▸ Exercise description
Task for the records below: copy exactly from the first line on, stopping once the line with "(296, 510) = (87, 270): none -> pink pyramid" is copied, and leave out the pictures.

▸ Supplied records
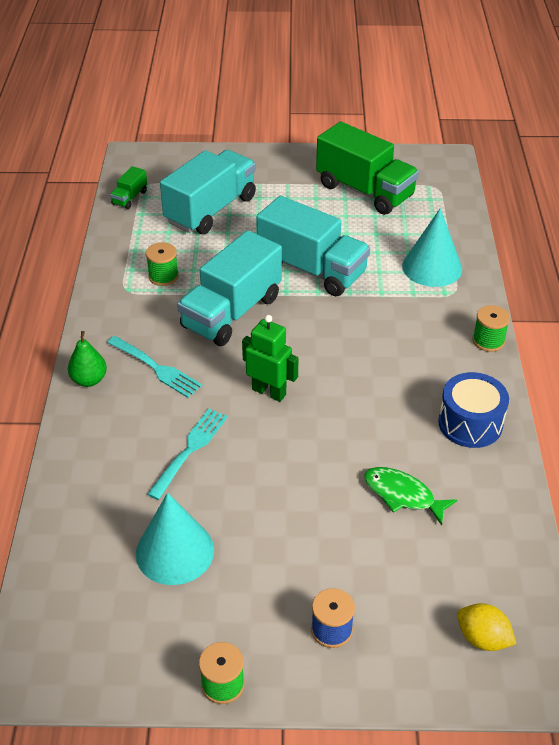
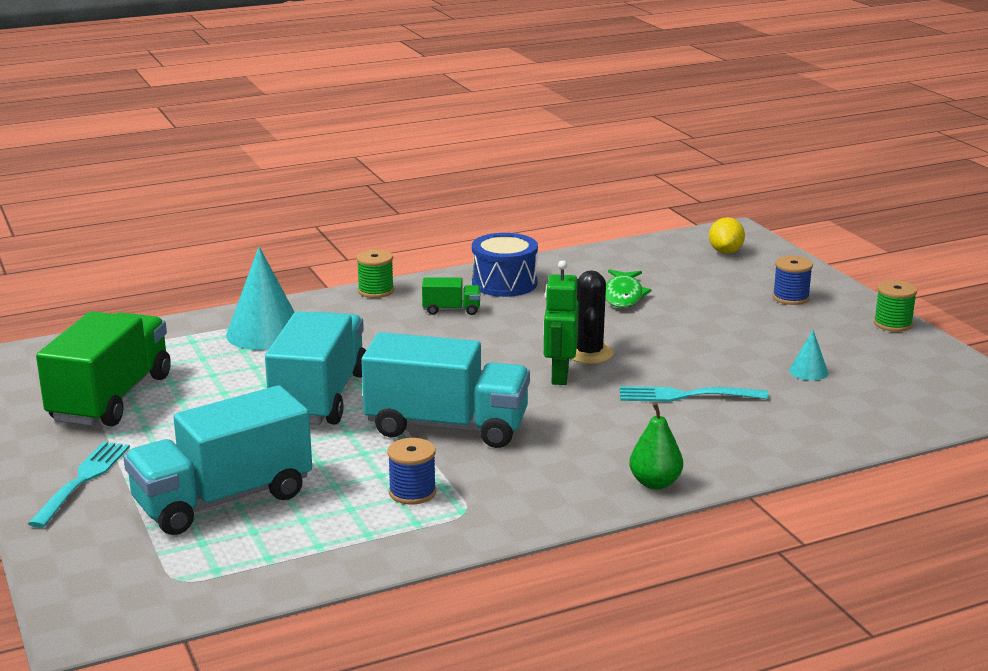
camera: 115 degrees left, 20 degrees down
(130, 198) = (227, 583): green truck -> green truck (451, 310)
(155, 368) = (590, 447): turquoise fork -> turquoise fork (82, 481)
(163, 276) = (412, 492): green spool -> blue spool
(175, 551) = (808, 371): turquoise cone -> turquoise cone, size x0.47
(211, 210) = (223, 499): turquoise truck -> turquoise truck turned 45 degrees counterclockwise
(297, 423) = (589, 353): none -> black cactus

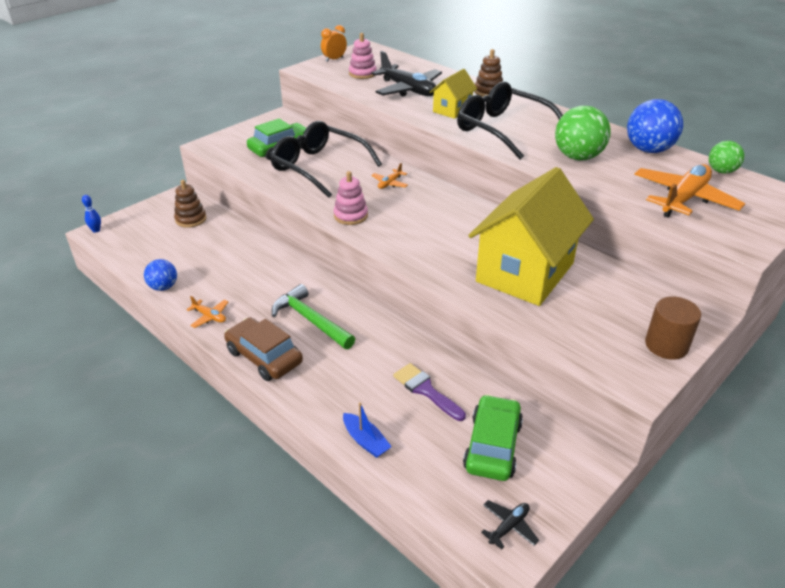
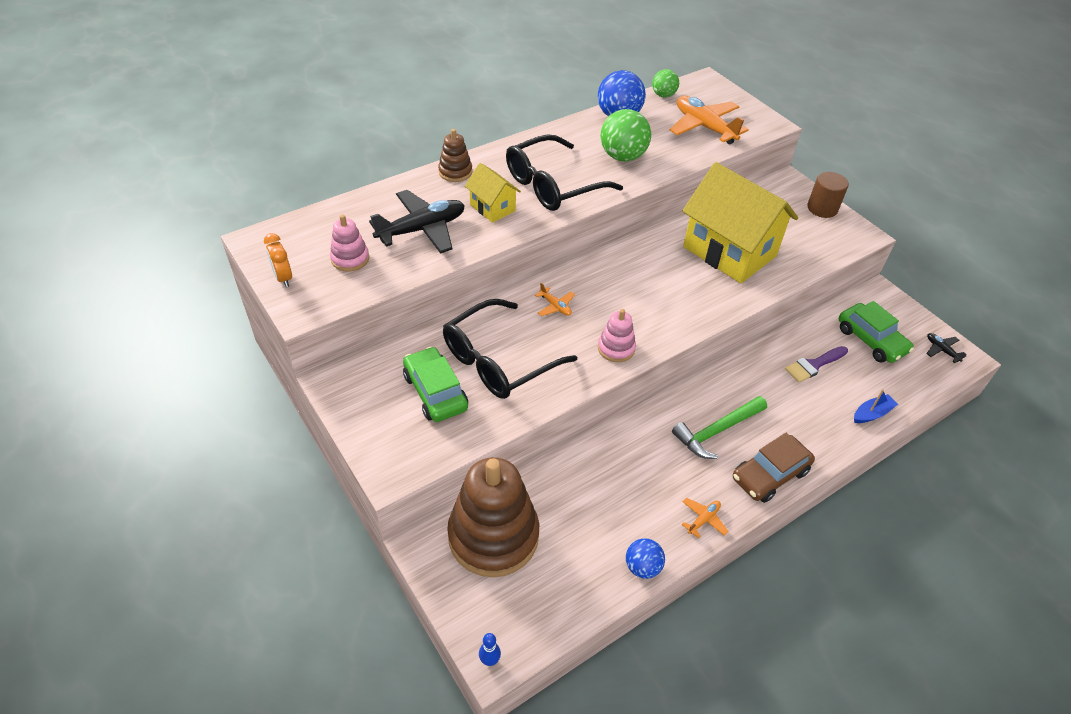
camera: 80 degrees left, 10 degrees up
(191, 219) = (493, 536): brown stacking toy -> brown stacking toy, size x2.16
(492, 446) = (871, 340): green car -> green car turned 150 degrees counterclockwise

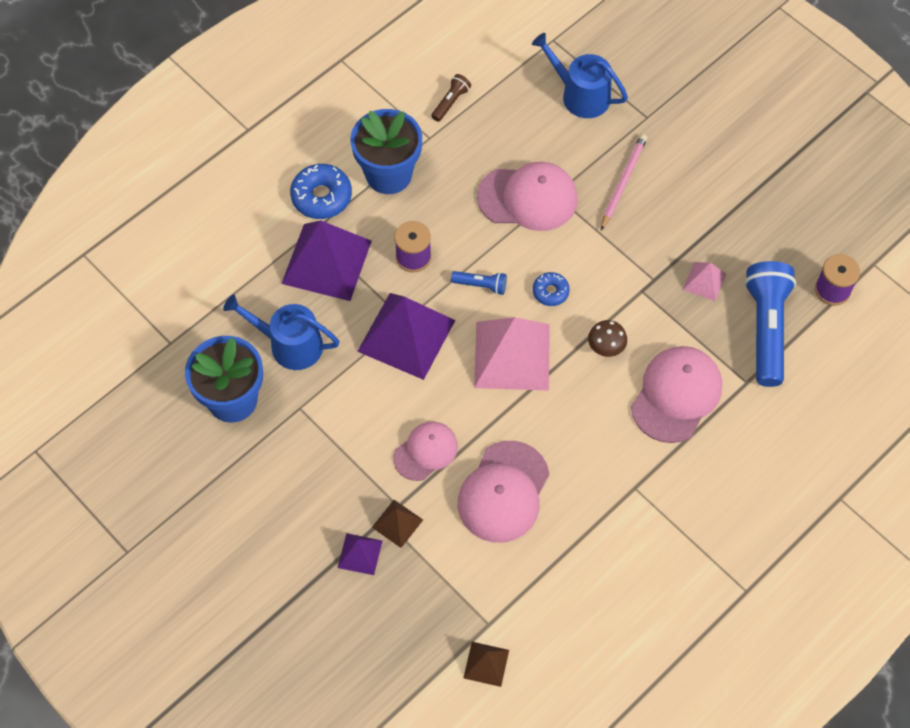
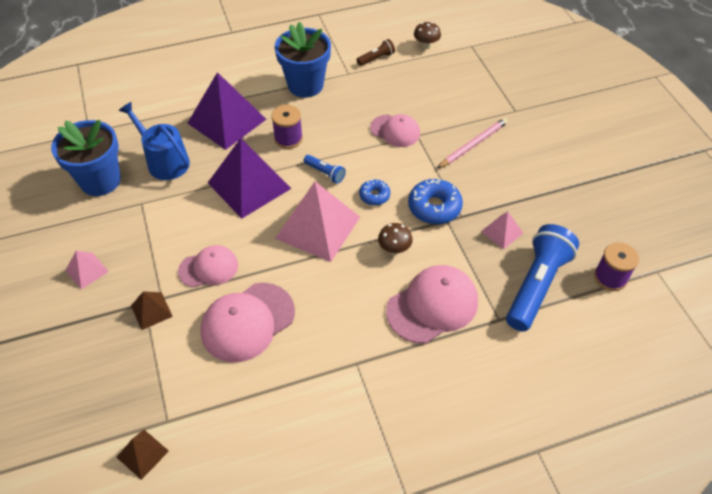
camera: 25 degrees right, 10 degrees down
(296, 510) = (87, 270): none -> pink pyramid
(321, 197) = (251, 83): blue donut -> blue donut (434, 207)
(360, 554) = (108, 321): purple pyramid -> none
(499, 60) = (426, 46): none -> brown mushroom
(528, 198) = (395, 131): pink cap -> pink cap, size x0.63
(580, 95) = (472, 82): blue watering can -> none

▸ Finished exercise
camera: 115 degrees left, 20 degrees down
(130, 198) = (227, 583): green truck -> green truck (451, 310)
(155, 368) = (590, 447): turquoise fork -> turquoise fork (82, 481)
(163, 276) = (412, 492): green spool -> blue spool
(175, 551) = (808, 371): turquoise cone -> turquoise cone, size x0.47
(211, 210) = (223, 499): turquoise truck -> turquoise truck turned 45 degrees counterclockwise
(297, 423) = (589, 353): none -> black cactus

camera: 80 degrees left, 10 degrees up
(191, 219) = (493, 536): brown stacking toy -> brown stacking toy, size x2.16
(492, 446) = (871, 340): green car -> green car turned 150 degrees counterclockwise

camera: 25 degrees right, 10 degrees down
(296, 510) = (87, 270): none -> pink pyramid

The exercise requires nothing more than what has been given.